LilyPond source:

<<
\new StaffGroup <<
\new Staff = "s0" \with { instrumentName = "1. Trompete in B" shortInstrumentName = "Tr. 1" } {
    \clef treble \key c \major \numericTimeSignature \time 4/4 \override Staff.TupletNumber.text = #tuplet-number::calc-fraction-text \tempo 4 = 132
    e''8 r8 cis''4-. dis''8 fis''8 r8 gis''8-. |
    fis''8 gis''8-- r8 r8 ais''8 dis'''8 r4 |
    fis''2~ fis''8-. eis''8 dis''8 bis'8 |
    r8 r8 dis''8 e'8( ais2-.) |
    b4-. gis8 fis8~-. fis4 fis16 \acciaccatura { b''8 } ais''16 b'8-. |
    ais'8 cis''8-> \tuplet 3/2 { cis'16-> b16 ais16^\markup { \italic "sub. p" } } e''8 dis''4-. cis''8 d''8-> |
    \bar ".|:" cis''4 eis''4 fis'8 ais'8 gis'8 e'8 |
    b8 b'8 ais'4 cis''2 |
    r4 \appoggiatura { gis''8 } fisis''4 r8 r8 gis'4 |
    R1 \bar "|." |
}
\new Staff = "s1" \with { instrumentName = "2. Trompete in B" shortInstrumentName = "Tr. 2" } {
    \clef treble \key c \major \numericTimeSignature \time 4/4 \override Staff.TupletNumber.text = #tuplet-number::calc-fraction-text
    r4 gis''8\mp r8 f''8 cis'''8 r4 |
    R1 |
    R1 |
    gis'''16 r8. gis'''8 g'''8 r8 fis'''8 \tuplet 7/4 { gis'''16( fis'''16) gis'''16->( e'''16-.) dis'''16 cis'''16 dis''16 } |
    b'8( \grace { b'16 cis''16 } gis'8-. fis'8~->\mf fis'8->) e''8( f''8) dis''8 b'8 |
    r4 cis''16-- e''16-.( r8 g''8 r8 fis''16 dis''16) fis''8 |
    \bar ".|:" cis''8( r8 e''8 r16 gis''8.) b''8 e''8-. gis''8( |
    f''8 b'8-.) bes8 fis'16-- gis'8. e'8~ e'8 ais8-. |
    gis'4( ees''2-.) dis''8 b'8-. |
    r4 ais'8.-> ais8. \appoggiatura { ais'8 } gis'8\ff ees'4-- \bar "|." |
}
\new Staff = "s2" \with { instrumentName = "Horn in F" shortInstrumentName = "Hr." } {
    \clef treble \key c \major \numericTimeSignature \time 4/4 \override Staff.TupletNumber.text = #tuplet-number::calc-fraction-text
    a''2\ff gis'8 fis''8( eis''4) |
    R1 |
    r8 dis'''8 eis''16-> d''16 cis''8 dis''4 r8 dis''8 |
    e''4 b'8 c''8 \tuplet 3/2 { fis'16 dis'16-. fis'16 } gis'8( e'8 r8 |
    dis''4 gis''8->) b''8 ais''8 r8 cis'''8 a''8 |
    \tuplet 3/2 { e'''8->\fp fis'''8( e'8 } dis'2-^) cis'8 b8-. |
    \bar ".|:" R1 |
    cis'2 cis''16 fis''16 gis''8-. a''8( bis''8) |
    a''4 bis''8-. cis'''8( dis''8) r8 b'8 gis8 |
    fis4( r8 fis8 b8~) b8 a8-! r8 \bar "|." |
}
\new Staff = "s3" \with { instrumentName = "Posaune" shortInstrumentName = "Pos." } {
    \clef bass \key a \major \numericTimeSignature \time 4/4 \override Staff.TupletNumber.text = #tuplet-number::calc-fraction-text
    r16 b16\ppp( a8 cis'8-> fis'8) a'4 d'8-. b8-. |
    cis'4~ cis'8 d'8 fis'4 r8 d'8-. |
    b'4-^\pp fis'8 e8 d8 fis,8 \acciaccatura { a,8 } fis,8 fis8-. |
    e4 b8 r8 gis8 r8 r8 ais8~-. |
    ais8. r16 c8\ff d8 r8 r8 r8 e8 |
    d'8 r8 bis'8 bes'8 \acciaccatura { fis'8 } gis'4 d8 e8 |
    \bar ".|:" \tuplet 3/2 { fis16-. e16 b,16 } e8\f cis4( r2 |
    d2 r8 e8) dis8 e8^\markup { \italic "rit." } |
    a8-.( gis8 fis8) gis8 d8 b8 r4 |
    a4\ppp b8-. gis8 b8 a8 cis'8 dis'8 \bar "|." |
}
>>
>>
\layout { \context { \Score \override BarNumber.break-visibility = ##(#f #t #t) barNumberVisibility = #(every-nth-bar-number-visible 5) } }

__WHAT THE TASK REQUIRES__: List each line in the items above that contains the string "shortInstrumentName", treating uppercase and lowercase as different.

__TASK RESULT__:
\new Staff = "s0" \with { instrumentName = "1. Trompete in B" shortInstrumentName = "Tr. 1" } {
\new Staff = "s1" \with { instrumentName = "2. Trompete in B" shortInstrumentName = "Tr. 2" } {
\new Staff = "s2" \with { instrumentName = "Horn in F" shortInstrumentName = "Hr." } {
\new Staff = "s3" \with { instrumentName = "Posaune" shortInstrumentName = "Pos." } {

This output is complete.